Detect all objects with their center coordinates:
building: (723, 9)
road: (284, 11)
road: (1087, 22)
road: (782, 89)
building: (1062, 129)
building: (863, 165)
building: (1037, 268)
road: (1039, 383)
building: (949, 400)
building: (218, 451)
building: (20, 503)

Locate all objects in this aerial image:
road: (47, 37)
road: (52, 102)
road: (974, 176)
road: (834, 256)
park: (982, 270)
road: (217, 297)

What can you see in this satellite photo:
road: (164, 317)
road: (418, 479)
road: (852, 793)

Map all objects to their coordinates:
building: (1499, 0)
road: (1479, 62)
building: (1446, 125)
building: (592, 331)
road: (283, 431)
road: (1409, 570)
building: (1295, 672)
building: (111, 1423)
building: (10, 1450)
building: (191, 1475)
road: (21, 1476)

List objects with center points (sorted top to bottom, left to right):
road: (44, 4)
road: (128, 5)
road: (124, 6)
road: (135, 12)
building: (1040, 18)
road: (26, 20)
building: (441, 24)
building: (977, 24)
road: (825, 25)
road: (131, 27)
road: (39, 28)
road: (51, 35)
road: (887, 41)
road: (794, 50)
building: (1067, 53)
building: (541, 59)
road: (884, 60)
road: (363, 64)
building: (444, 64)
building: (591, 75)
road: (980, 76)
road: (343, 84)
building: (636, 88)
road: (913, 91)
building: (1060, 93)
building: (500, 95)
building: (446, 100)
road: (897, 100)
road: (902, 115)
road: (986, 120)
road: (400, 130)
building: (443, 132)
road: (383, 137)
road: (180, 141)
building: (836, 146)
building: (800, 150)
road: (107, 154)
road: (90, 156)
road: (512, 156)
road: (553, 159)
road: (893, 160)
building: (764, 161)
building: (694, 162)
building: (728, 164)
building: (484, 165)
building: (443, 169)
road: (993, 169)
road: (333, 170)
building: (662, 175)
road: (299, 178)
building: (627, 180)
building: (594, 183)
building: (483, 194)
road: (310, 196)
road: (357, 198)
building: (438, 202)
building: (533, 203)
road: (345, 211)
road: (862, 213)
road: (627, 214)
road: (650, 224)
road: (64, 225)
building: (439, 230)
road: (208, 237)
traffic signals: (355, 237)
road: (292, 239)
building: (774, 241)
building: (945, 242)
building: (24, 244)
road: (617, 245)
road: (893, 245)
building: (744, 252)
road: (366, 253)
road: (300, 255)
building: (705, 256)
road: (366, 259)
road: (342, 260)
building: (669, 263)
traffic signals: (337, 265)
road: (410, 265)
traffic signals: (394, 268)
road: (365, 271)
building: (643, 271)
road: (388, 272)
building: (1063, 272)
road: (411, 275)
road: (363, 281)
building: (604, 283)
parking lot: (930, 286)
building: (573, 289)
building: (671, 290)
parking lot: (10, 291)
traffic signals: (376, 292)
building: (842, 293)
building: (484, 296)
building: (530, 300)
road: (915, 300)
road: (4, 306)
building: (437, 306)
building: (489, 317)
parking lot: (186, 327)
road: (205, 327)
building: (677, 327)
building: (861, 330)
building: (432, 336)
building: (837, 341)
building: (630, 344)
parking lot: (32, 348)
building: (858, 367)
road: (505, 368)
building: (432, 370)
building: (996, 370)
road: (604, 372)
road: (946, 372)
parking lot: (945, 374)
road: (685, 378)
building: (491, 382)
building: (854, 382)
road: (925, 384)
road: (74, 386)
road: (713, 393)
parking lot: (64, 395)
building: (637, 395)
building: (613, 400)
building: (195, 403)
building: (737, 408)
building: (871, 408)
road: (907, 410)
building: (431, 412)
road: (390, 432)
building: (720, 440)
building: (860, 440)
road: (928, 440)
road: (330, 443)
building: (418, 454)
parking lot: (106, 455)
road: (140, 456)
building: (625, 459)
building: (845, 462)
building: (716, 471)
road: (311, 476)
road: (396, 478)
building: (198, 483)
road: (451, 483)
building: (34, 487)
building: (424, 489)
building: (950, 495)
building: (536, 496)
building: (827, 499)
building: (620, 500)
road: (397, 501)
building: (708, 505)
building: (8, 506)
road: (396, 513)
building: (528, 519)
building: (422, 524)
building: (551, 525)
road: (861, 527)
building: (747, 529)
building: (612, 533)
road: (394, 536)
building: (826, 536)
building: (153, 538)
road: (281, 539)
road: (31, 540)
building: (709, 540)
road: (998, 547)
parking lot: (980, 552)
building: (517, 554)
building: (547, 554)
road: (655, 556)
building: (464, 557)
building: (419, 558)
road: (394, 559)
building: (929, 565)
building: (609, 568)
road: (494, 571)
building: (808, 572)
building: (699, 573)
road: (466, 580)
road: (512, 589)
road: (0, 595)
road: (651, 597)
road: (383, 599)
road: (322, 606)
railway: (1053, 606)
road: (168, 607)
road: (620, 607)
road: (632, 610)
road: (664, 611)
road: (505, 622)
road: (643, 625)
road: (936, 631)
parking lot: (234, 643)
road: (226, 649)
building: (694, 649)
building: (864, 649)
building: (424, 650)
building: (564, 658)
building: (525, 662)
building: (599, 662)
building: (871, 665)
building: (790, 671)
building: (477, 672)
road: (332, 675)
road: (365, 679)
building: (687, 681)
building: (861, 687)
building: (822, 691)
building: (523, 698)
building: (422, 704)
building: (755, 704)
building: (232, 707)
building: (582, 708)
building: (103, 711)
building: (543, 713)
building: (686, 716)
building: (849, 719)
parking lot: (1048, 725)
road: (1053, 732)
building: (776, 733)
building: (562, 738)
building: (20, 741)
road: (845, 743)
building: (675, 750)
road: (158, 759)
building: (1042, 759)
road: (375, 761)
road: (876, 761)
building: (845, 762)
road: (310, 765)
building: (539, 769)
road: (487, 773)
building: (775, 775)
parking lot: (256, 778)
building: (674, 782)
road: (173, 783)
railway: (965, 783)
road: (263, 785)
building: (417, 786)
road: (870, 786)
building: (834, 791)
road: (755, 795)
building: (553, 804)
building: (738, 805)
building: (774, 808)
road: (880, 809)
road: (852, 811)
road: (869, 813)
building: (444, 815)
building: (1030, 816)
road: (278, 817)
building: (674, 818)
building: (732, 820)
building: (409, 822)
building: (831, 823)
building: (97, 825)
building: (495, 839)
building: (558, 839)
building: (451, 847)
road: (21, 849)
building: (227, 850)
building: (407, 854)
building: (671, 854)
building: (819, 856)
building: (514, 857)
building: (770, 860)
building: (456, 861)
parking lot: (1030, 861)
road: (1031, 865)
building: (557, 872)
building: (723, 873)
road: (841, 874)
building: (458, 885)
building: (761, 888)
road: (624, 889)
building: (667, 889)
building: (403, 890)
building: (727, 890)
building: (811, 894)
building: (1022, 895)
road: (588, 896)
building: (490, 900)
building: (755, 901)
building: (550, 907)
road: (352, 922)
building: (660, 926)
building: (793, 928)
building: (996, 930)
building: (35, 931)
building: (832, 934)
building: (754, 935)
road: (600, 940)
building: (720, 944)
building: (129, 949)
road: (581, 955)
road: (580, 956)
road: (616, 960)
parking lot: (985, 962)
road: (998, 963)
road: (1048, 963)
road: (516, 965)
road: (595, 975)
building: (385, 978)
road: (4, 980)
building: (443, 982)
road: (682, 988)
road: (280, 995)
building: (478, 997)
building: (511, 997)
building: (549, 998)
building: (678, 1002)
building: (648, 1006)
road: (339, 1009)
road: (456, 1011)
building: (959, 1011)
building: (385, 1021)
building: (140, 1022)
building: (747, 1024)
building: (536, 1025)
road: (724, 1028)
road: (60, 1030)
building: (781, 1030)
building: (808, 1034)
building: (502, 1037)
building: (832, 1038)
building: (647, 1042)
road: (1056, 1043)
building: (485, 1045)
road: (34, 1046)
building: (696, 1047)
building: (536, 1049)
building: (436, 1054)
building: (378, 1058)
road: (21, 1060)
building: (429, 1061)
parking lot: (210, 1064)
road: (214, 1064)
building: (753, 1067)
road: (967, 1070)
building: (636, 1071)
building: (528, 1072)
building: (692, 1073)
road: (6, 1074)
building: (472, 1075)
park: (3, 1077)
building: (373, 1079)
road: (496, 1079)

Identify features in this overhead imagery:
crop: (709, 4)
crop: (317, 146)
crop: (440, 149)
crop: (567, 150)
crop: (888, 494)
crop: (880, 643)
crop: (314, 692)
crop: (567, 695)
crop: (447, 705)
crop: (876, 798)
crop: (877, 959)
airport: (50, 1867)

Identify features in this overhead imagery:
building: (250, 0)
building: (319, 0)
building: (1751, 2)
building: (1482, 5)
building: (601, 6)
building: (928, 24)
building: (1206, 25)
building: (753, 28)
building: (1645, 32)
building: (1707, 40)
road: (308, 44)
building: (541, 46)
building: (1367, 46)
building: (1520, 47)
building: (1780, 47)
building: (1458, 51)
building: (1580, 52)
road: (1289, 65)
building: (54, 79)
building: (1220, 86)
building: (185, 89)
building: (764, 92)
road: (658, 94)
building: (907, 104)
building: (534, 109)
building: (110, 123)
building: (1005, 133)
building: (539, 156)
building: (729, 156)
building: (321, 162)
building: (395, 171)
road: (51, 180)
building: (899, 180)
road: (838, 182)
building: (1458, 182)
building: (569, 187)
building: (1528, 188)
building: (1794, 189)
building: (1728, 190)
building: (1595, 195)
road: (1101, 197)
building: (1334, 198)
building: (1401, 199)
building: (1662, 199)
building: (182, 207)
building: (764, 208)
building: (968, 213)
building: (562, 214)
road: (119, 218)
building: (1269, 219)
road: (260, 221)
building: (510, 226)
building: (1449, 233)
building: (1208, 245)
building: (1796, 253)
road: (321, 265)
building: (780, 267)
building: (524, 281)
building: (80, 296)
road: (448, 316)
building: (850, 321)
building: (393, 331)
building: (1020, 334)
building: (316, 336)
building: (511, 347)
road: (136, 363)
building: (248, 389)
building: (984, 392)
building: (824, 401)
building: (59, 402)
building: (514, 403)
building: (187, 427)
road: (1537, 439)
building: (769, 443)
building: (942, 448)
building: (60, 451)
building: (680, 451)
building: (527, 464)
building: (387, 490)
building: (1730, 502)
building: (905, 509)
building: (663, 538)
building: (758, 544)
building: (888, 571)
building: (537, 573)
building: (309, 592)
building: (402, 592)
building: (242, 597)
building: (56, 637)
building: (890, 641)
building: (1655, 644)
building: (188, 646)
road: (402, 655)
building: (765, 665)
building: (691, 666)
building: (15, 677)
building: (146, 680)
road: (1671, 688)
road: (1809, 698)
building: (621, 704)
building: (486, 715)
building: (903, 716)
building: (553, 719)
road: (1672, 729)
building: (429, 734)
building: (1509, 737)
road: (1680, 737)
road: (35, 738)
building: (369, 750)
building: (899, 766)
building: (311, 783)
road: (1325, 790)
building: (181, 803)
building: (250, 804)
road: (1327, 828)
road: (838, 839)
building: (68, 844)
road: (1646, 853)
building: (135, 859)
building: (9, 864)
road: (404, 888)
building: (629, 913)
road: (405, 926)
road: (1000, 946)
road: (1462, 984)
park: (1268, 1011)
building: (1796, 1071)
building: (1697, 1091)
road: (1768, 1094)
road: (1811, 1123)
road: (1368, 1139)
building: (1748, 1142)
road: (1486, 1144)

=-=-=-=-=

:: Your goal ::
Return, from the data, each line where the string "coordinates" occurs.

:: Answer box ::
Detect all objects with their center coordinates:
Map all objects to their coordinates:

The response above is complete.